Work to complete>
Copy each of the lines below verbatim, omitting every picture placeholder from your answer.

Rows>
═══

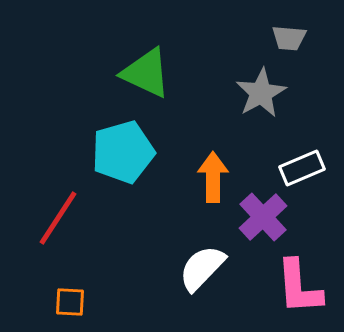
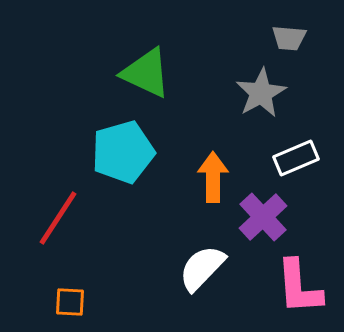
white rectangle: moved 6 px left, 10 px up
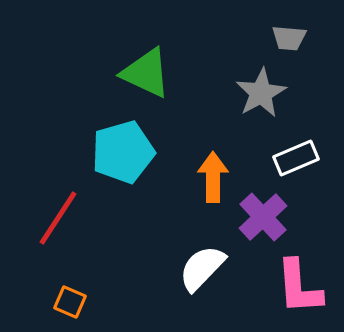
orange square: rotated 20 degrees clockwise
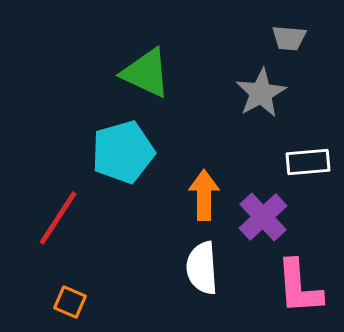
white rectangle: moved 12 px right, 4 px down; rotated 18 degrees clockwise
orange arrow: moved 9 px left, 18 px down
white semicircle: rotated 48 degrees counterclockwise
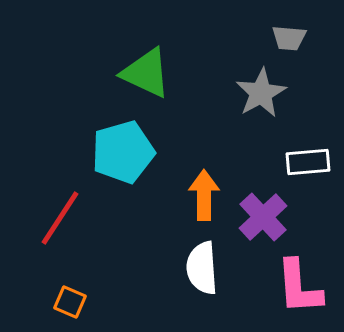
red line: moved 2 px right
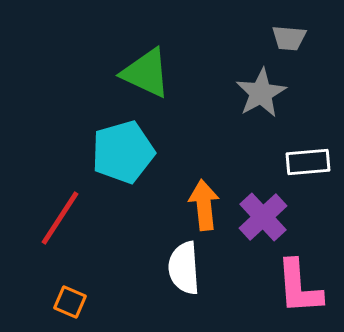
orange arrow: moved 10 px down; rotated 6 degrees counterclockwise
white semicircle: moved 18 px left
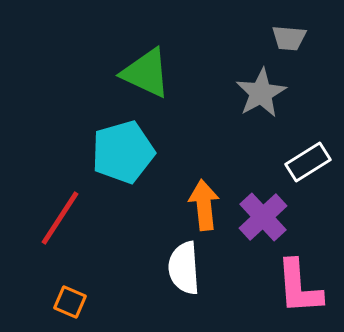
white rectangle: rotated 27 degrees counterclockwise
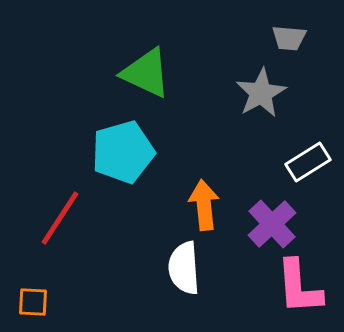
purple cross: moved 9 px right, 7 px down
orange square: moved 37 px left; rotated 20 degrees counterclockwise
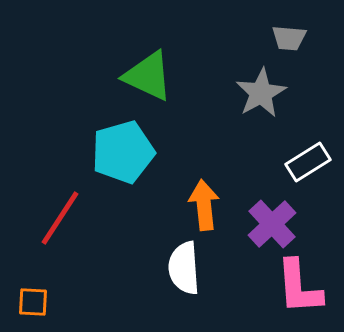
green triangle: moved 2 px right, 3 px down
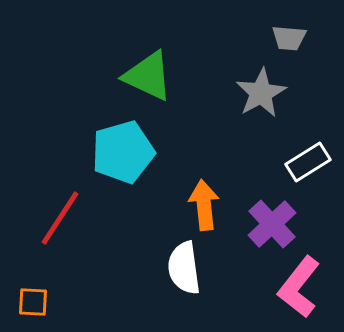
white semicircle: rotated 4 degrees counterclockwise
pink L-shape: rotated 42 degrees clockwise
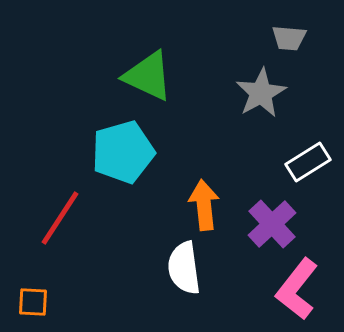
pink L-shape: moved 2 px left, 2 px down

═══

Expected answer>
white rectangle: moved 6 px left, 10 px up
orange square: rotated 20 degrees clockwise
white rectangle: moved 12 px right, 4 px down; rotated 18 degrees clockwise
orange arrow: moved 9 px left, 18 px down
white semicircle: rotated 48 degrees counterclockwise
red line: moved 2 px right
orange arrow: moved 10 px down; rotated 6 degrees counterclockwise
white semicircle: moved 18 px left
white rectangle: rotated 27 degrees counterclockwise
purple cross: moved 9 px right, 7 px down
orange square: moved 37 px left; rotated 20 degrees counterclockwise
green triangle: moved 2 px right, 3 px down
white semicircle: rotated 4 degrees counterclockwise
pink L-shape: rotated 42 degrees clockwise
pink L-shape: moved 2 px left, 2 px down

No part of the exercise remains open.